Exercise inputs:
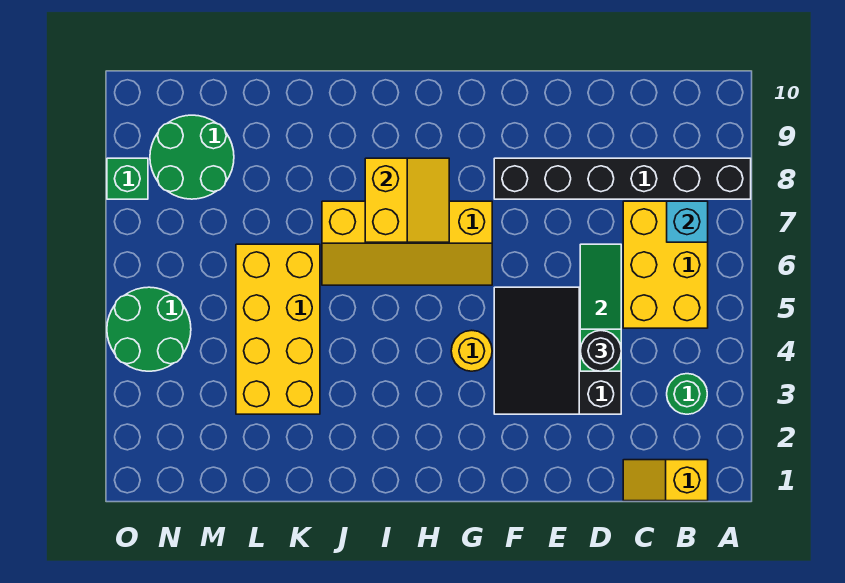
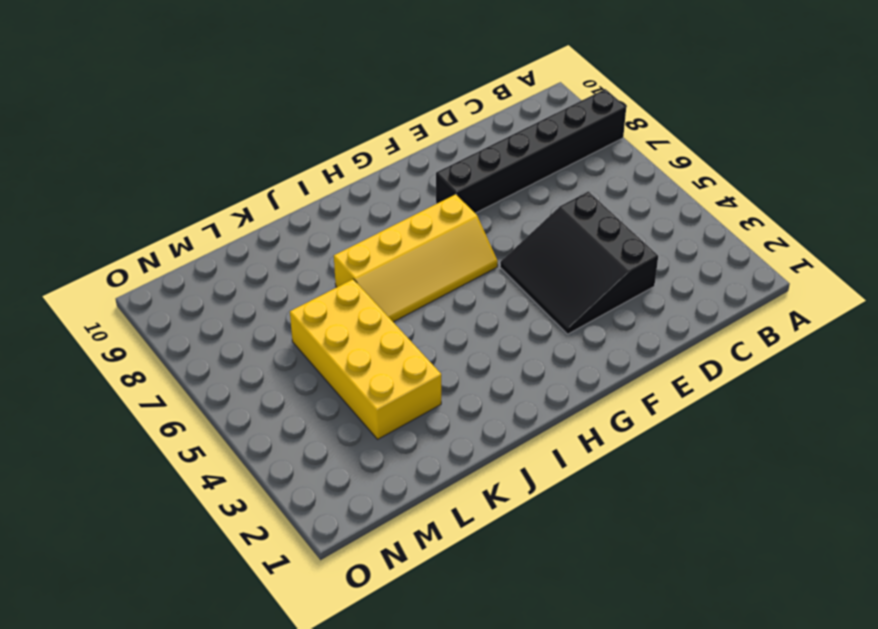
none -> yellow slope B1:C1 level 1 top B
none -> green round brick B3 level 1
none -> yellow brick B5:C7 level 1

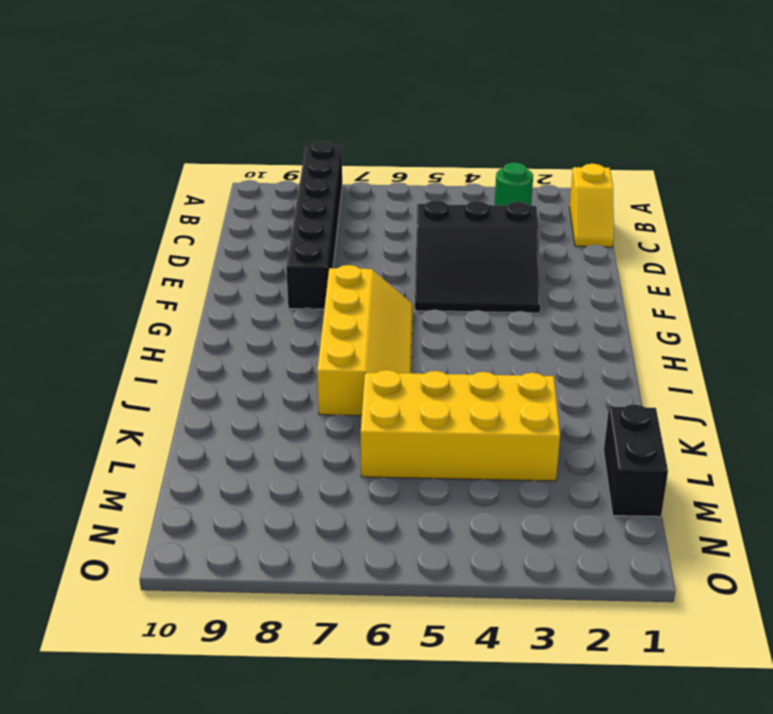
black brick L1:M1 level 1 -> none
none -> yellow brick B5:C7 level 1
none -> yellow round brick G4 level 1
none -> green round brick M8:N9 level 1

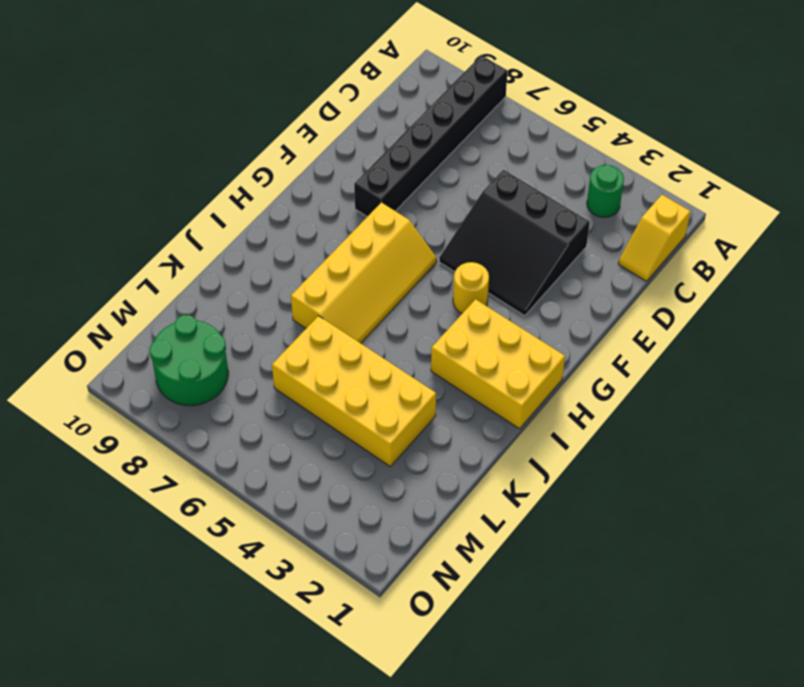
yellow brick H1:I3 level 1 -> yellow brick B5:C7 level 1
none -> green round brick N4:O5 level 1
none -> green brick O8 level 1
none -> cyan brick B7 level 2

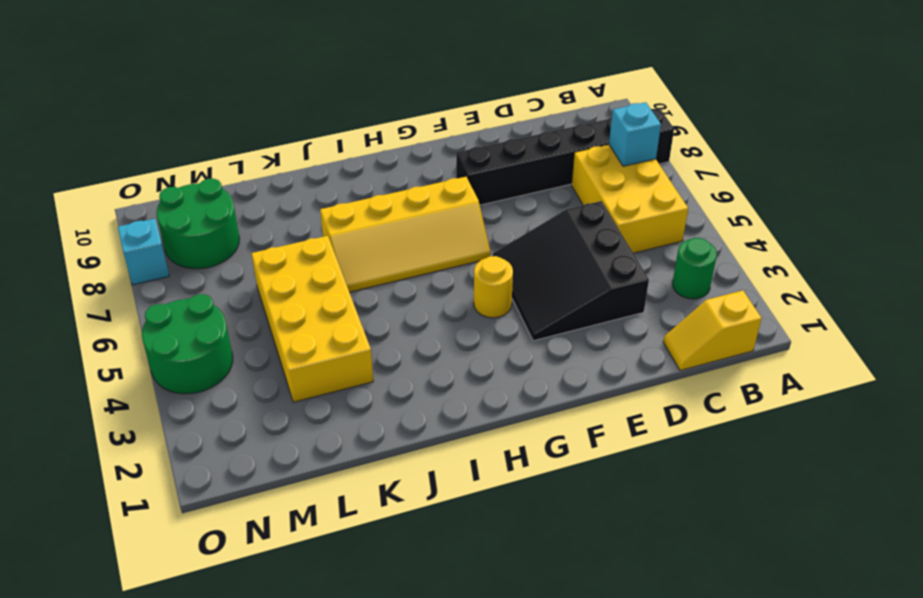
cyan brick O8 level 1 -> green brick O8 level 1
none -> green slope D4:D6 level 2 top 4
none -> yellow slope H7:I8 level 2 top I
none -> black round brick D4 level 3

Exercise requirements:
Copy out all lines from the records where the word "brick" appears.

Task result:
none -> green round brick B3 level 1
none -> yellow brick B5:C7 level 1
black brick L1:M1 level 1 -> none
none -> yellow brick B5:C7 level 1
none -> yellow round brick G4 level 1
none -> green round brick M8:N9 level 1
yellow brick H1:I3 level 1 -> yellow brick B5:C7 level 1
none -> green round brick N4:O5 level 1
none -> green brick O8 level 1
none -> cyan brick B7 level 2
cyan brick O8 level 1 -> green brick O8 level 1
none -> black round brick D4 level 3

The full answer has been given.